◆ TASK INSTRUCTIONS
Records follow. Pull out every line that contains "left".

◆ DATA TO EXAMINE

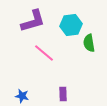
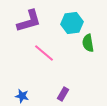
purple L-shape: moved 4 px left
cyan hexagon: moved 1 px right, 2 px up
green semicircle: moved 1 px left
purple rectangle: rotated 32 degrees clockwise
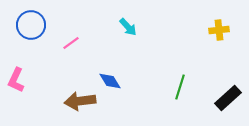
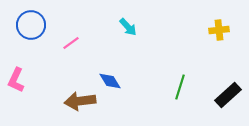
black rectangle: moved 3 px up
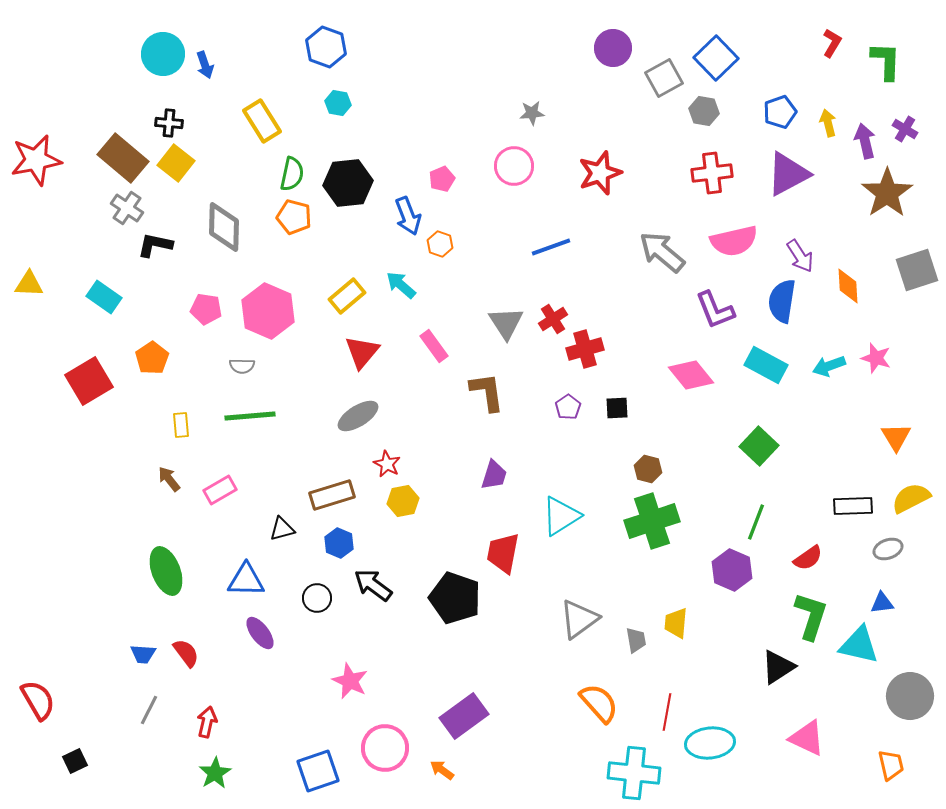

◆ ANSWER BOX
purple L-shape: moved 4 px left
green semicircle: moved 1 px left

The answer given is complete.